◆ Data shown
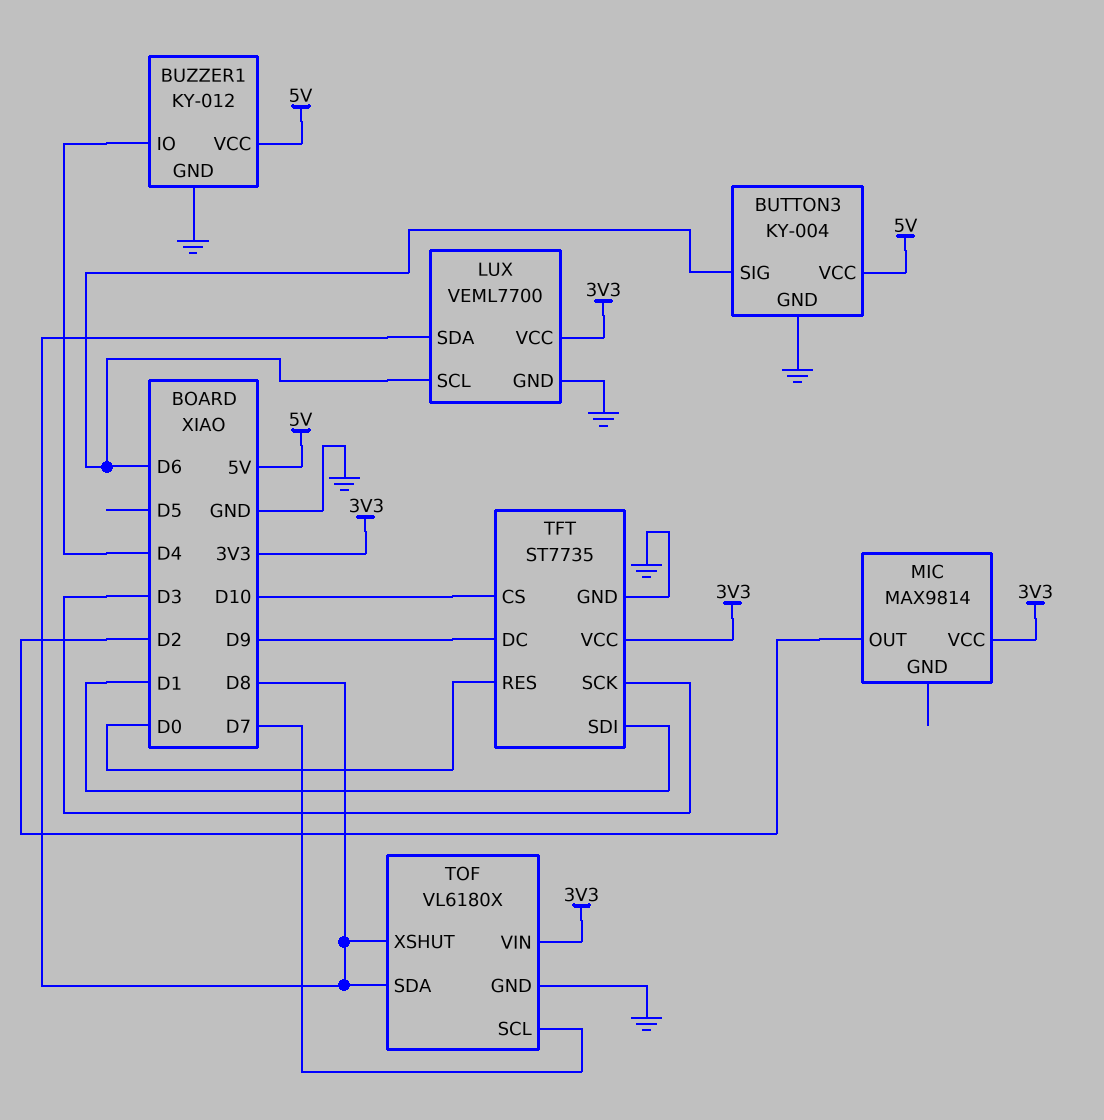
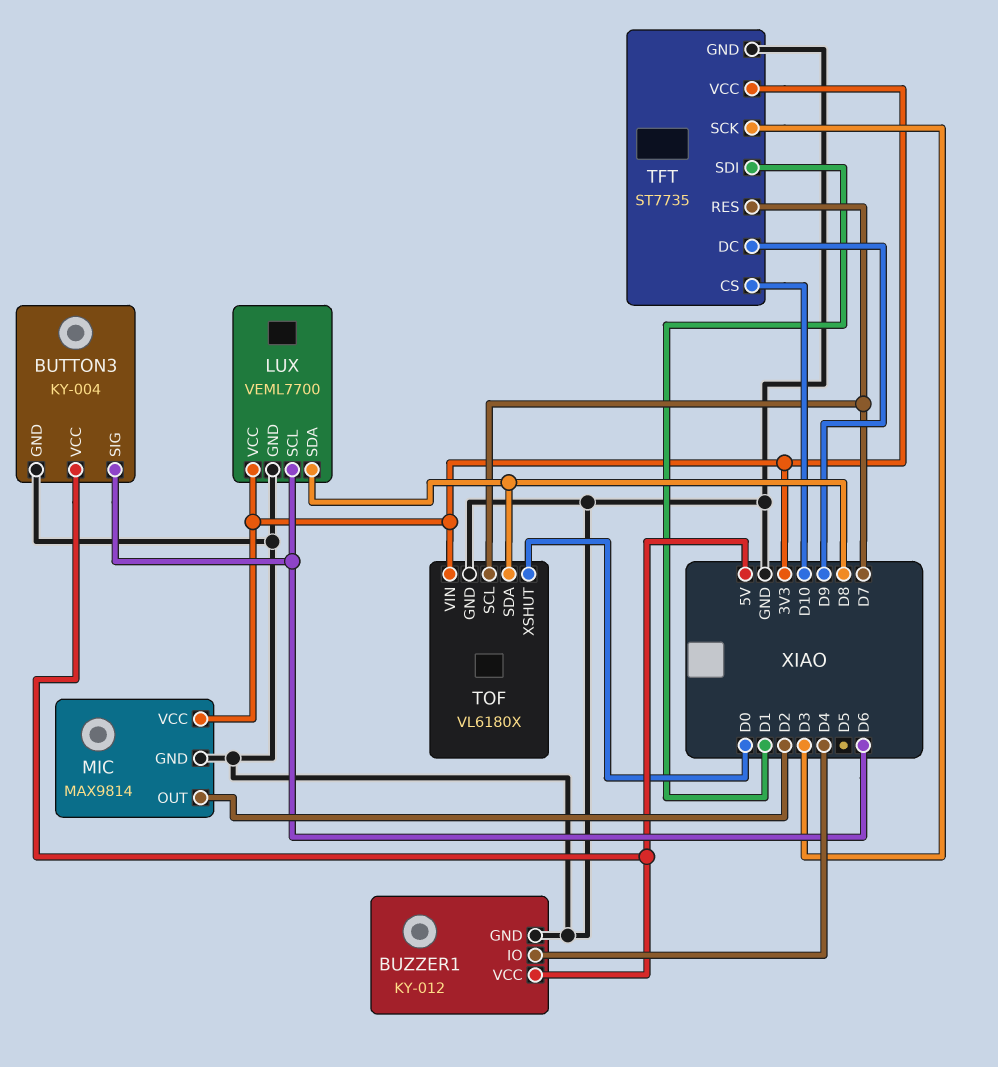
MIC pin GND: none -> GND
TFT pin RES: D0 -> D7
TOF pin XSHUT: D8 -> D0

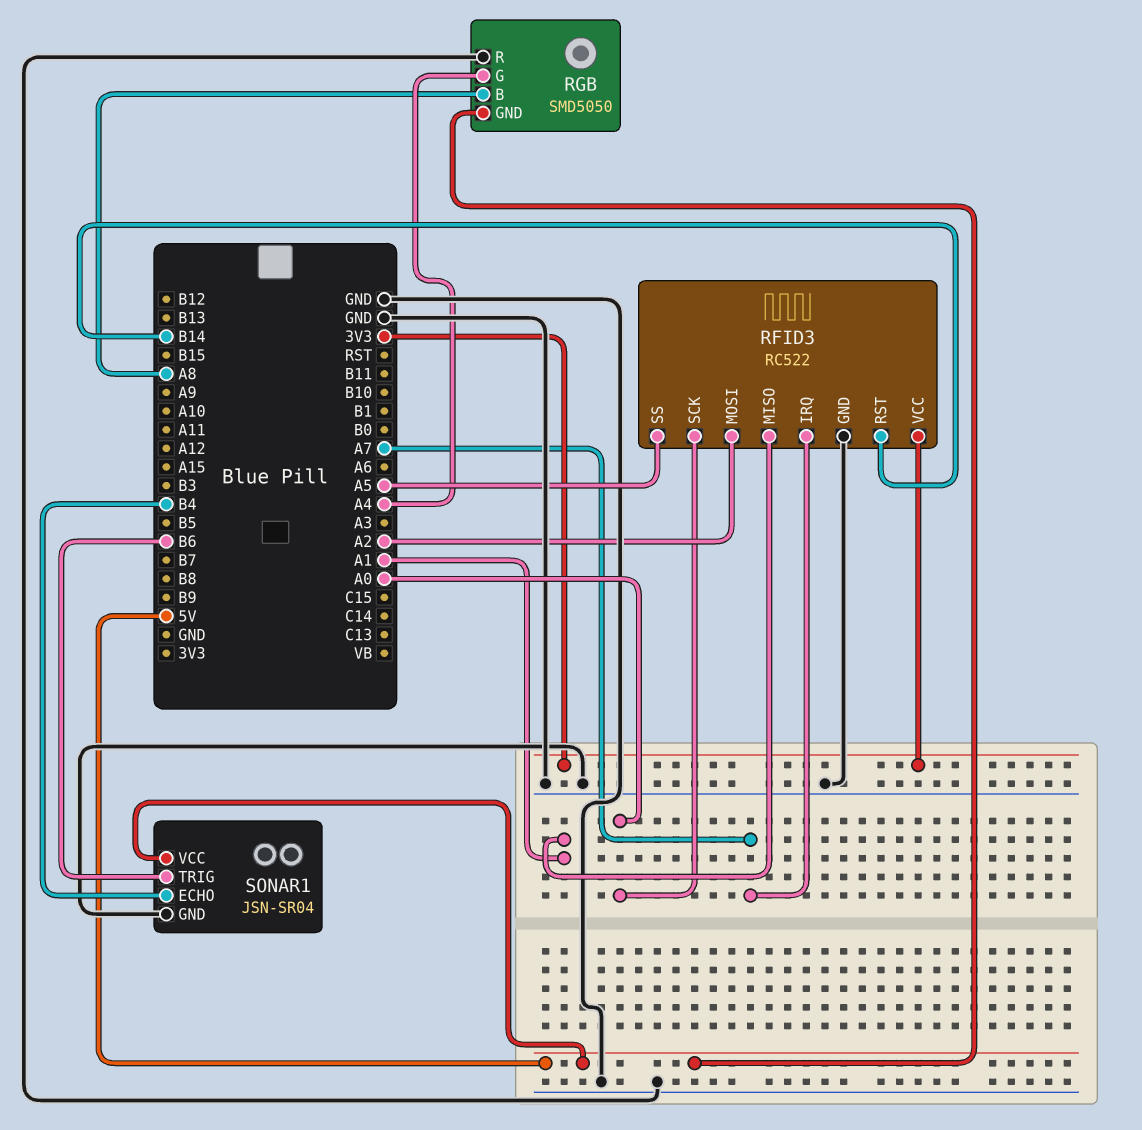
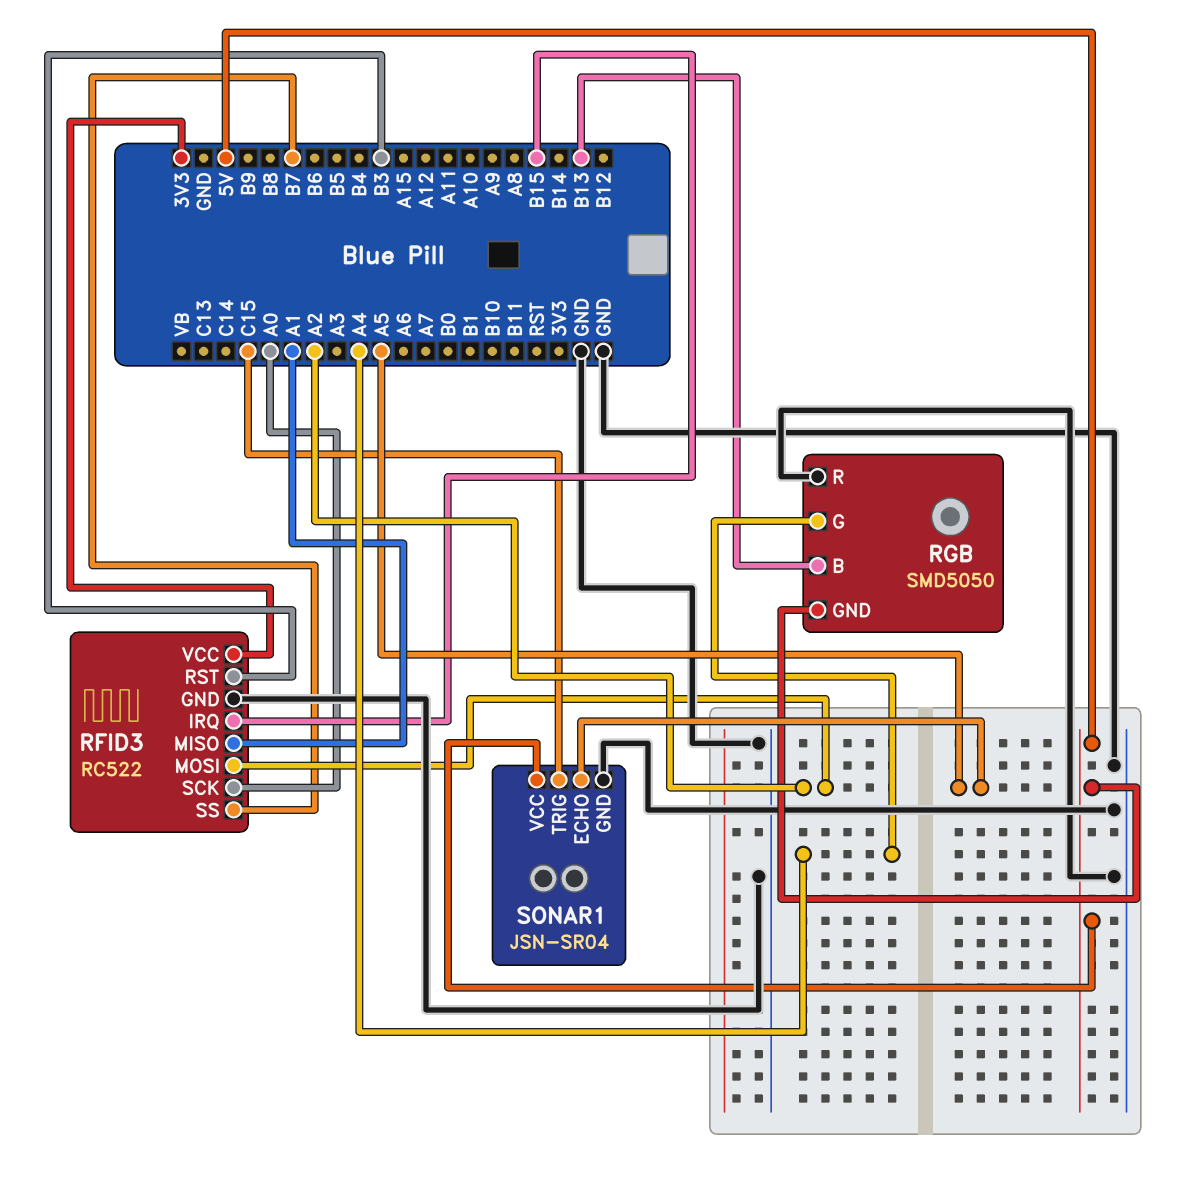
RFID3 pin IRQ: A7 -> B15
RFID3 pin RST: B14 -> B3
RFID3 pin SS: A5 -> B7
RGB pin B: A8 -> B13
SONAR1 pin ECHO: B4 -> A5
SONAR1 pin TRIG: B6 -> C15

◆ Assignment
Each line from the one containing "RGB pin B: A8 -> B13" to the final line of the entries above must be returned exactly, and no other line may appear.

◆ Exercise response
RGB pin B: A8 -> B13
SONAR1 pin ECHO: B4 -> A5
SONAR1 pin TRIG: B6 -> C15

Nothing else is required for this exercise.